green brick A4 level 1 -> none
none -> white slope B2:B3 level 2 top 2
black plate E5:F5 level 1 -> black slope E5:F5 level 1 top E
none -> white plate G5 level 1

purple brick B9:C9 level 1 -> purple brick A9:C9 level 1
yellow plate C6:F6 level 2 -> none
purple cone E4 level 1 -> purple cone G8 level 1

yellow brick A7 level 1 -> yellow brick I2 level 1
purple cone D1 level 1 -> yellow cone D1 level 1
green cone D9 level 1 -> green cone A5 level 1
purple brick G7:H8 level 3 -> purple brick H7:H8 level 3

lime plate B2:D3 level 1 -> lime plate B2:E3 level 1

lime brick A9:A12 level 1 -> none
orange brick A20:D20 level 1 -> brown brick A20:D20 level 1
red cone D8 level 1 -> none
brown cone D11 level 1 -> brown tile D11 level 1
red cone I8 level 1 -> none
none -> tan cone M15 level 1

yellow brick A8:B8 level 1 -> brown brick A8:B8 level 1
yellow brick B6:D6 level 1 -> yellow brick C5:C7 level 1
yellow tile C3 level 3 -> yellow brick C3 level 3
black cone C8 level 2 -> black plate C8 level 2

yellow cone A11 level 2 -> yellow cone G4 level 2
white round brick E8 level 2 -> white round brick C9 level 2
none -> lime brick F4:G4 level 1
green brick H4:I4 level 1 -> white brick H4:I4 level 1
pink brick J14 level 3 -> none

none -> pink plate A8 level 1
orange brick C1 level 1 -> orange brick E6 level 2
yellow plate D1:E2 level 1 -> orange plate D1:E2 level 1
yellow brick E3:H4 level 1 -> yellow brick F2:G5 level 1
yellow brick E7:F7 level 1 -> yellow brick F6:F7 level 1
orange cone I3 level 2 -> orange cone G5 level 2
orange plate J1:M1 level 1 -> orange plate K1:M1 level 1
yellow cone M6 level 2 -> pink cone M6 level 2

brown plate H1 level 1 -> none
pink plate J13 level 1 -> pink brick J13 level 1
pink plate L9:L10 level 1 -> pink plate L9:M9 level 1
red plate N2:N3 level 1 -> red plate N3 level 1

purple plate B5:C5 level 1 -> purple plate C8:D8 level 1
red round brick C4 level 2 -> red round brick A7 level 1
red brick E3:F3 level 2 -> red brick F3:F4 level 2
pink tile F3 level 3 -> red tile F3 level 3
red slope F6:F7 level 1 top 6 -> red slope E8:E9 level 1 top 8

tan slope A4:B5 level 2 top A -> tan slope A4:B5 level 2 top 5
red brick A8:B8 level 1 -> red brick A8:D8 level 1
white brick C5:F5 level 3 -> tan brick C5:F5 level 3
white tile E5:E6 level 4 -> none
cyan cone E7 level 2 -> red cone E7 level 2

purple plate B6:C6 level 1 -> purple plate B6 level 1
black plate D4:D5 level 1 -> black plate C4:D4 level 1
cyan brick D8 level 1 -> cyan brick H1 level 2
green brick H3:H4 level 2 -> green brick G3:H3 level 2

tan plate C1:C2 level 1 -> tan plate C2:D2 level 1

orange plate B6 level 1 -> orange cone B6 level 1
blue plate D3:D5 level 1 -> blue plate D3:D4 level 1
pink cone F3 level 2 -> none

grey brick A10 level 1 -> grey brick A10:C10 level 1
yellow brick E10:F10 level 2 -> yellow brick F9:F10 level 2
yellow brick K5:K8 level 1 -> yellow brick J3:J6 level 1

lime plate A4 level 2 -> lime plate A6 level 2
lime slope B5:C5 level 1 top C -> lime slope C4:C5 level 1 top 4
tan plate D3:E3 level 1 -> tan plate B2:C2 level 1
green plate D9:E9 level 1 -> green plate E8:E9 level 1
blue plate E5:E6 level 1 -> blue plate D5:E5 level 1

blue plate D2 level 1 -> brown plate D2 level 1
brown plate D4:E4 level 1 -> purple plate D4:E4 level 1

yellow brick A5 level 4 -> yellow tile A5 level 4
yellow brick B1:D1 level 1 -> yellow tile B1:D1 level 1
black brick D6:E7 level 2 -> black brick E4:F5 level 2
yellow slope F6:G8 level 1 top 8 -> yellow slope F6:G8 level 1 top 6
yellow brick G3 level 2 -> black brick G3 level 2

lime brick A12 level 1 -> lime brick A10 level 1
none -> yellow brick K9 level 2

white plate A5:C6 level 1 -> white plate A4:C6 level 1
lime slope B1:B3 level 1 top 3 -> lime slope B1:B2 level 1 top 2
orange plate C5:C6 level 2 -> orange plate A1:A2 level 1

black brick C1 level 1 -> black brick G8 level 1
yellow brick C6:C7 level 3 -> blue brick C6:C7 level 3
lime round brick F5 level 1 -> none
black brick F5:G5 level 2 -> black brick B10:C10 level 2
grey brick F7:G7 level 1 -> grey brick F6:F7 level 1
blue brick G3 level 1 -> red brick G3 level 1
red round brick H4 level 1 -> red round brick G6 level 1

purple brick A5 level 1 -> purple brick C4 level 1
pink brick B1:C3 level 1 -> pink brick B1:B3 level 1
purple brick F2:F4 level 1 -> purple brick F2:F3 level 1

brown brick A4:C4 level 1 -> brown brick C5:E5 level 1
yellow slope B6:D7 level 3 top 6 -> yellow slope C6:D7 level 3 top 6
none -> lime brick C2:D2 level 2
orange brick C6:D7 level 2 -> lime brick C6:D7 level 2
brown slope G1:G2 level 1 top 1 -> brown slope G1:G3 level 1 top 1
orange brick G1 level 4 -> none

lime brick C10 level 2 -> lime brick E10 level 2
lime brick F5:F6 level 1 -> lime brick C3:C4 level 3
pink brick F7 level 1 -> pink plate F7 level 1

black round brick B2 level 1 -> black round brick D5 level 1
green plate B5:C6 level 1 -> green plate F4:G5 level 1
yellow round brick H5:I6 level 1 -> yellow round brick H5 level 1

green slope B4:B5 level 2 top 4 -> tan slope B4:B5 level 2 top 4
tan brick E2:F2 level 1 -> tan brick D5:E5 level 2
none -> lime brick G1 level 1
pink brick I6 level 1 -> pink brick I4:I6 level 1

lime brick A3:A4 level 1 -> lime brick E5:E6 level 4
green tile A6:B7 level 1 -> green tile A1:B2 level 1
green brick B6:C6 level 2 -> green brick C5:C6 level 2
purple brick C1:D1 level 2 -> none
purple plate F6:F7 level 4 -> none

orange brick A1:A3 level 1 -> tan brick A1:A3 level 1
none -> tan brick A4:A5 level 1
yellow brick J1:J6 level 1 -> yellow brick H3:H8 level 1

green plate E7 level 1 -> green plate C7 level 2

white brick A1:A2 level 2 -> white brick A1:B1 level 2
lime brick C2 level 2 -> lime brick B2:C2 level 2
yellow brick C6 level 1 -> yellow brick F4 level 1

━━━━━━━━━━━━━━━━

- EXERCISE DIRECTIONS
Please repeat each entry. Keep every word the same.

- ANSWER TO THE PROBLEM
green brick A4 level 1 -> none
none -> white slope B2:B3 level 2 top 2
black plate E5:F5 level 1 -> black slope E5:F5 level 1 top E
none -> white plate G5 level 1

purple brick B9:C9 level 1 -> purple brick A9:C9 level 1
yellow plate C6:F6 level 2 -> none
purple cone E4 level 1 -> purple cone G8 level 1

yellow brick A7 level 1 -> yellow brick I2 level 1
purple cone D1 level 1 -> yellow cone D1 level 1
green cone D9 level 1 -> green cone A5 level 1
purple brick G7:H8 level 3 -> purple brick H7:H8 level 3

lime plate B2:D3 level 1 -> lime plate B2:E3 level 1

lime brick A9:A12 level 1 -> none
orange brick A20:D20 level 1 -> brown brick A20:D20 level 1
red cone D8 level 1 -> none
brown cone D11 level 1 -> brown tile D11 level 1
red cone I8 level 1 -> none
none -> tan cone M15 level 1

yellow brick A8:B8 level 1 -> brown brick A8:B8 level 1
yellow brick B6:D6 level 1 -> yellow brick C5:C7 level 1
yellow tile C3 level 3 -> yellow brick C3 level 3
black cone C8 level 2 -> black plate C8 level 2

yellow cone A11 level 2 -> yellow cone G4 level 2
white round brick E8 level 2 -> white round brick C9 level 2
none -> lime brick F4:G4 level 1
green brick H4:I4 level 1 -> white brick H4:I4 level 1
pink brick J14 level 3 -> none

none -> pink plate A8 level 1
orange brick C1 level 1 -> orange brick E6 level 2
yellow plate D1:E2 level 1 -> orange plate D1:E2 level 1
yellow brick E3:H4 level 1 -> yellow brick F2:G5 level 1
yellow brick E7:F7 level 1 -> yellow brick F6:F7 level 1
orange cone I3 level 2 -> orange cone G5 level 2
orange plate J1:M1 level 1 -> orange plate K1:M1 level 1
yellow cone M6 level 2 -> pink cone M6 level 2

brown plate H1 level 1 -> none
pink plate J13 level 1 -> pink brick J13 level 1
pink plate L9:L10 level 1 -> pink plate L9:M9 level 1
red plate N2:N3 level 1 -> red plate N3 level 1

purple plate B5:C5 level 1 -> purple plate C8:D8 level 1
red round brick C4 level 2 -> red round brick A7 level 1
red brick E3:F3 level 2 -> red brick F3:F4 level 2
pink tile F3 level 3 -> red tile F3 level 3
red slope F6:F7 level 1 top 6 -> red slope E8:E9 level 1 top 8

tan slope A4:B5 level 2 top A -> tan slope A4:B5 level 2 top 5
red brick A8:B8 level 1 -> red brick A8:D8 level 1
white brick C5:F5 level 3 -> tan brick C5:F5 level 3
white tile E5:E6 level 4 -> none
cyan cone E7 level 2 -> red cone E7 level 2

purple plate B6:C6 level 1 -> purple plate B6 level 1
black plate D4:D5 level 1 -> black plate C4:D4 level 1
cyan brick D8 level 1 -> cyan brick H1 level 2
green brick H3:H4 level 2 -> green brick G3:H3 level 2

tan plate C1:C2 level 1 -> tan plate C2:D2 level 1

orange plate B6 level 1 -> orange cone B6 level 1
blue plate D3:D5 level 1 -> blue plate D3:D4 level 1
pink cone F3 level 2 -> none

grey brick A10 level 1 -> grey brick A10:C10 level 1
yellow brick E10:F10 level 2 -> yellow brick F9:F10 level 2
yellow brick K5:K8 level 1 -> yellow brick J3:J6 level 1

lime plate A4 level 2 -> lime plate A6 level 2
lime slope B5:C5 level 1 top C -> lime slope C4:C5 level 1 top 4
tan plate D3:E3 level 1 -> tan plate B2:C2 level 1
green plate D9:E9 level 1 -> green plate E8:E9 level 1
blue plate E5:E6 level 1 -> blue plate D5:E5 level 1

blue plate D2 level 1 -> brown plate D2 level 1
brown plate D4:E4 level 1 -> purple plate D4:E4 level 1

yellow brick A5 level 4 -> yellow tile A5 level 4
yellow brick B1:D1 level 1 -> yellow tile B1:D1 level 1
black brick D6:E7 level 2 -> black brick E4:F5 level 2
yellow slope F6:G8 level 1 top 8 -> yellow slope F6:G8 level 1 top 6
yellow brick G3 level 2 -> black brick G3 level 2

lime brick A12 level 1 -> lime brick A10 level 1
none -> yellow brick K9 level 2

white plate A5:C6 level 1 -> white plate A4:C6 level 1
lime slope B1:B3 level 1 top 3 -> lime slope B1:B2 level 1 top 2
orange plate C5:C6 level 2 -> orange plate A1:A2 level 1

black brick C1 level 1 -> black brick G8 level 1
yellow brick C6:C7 level 3 -> blue brick C6:C7 level 3
lime round brick F5 level 1 -> none
black brick F5:G5 level 2 -> black brick B10:C10 level 2
grey brick F7:G7 level 1 -> grey brick F6:F7 level 1
blue brick G3 level 1 -> red brick G3 level 1
red round brick H4 level 1 -> red round brick G6 level 1

purple brick A5 level 1 -> purple brick C4 level 1
pink brick B1:C3 level 1 -> pink brick B1:B3 level 1
purple brick F2:F4 level 1 -> purple brick F2:F3 level 1

brown brick A4:C4 level 1 -> brown brick C5:E5 level 1
yellow slope B6:D7 level 3 top 6 -> yellow slope C6:D7 level 3 top 6
none -> lime brick C2:D2 level 2
orange brick C6:D7 level 2 -> lime brick C6:D7 level 2
brown slope G1:G2 level 1 top 1 -> brown slope G1:G3 level 1 top 1
orange brick G1 level 4 -> none

lime brick C10 level 2 -> lime brick E10 level 2
lime brick F5:F6 level 1 -> lime brick C3:C4 level 3
pink brick F7 level 1 -> pink plate F7 level 1

black round brick B2 level 1 -> black round brick D5 level 1
green plate B5:C6 level 1 -> green plate F4:G5 level 1
yellow round brick H5:I6 level 1 -> yellow round brick H5 level 1

green slope B4:B5 level 2 top 4 -> tan slope B4:B5 level 2 top 4
tan brick E2:F2 level 1 -> tan brick D5:E5 level 2
none -> lime brick G1 level 1
pink brick I6 level 1 -> pink brick I4:I6 level 1

lime brick A3:A4 level 1 -> lime brick E5:E6 level 4
green tile A6:B7 level 1 -> green tile A1:B2 level 1
green brick B6:C6 level 2 -> green brick C5:C6 level 2
purple brick C1:D1 level 2 -> none
purple plate F6:F7 level 4 -> none

orange brick A1:A3 level 1 -> tan brick A1:A3 level 1
none -> tan brick A4:A5 level 1
yellow brick J1:J6 level 1 -> yellow brick H3:H8 level 1

green plate E7 level 1 -> green plate C7 level 2

white brick A1:A2 level 2 -> white brick A1:B1 level 2
lime brick C2 level 2 -> lime brick B2:C2 level 2
yellow brick C6 level 1 -> yellow brick F4 level 1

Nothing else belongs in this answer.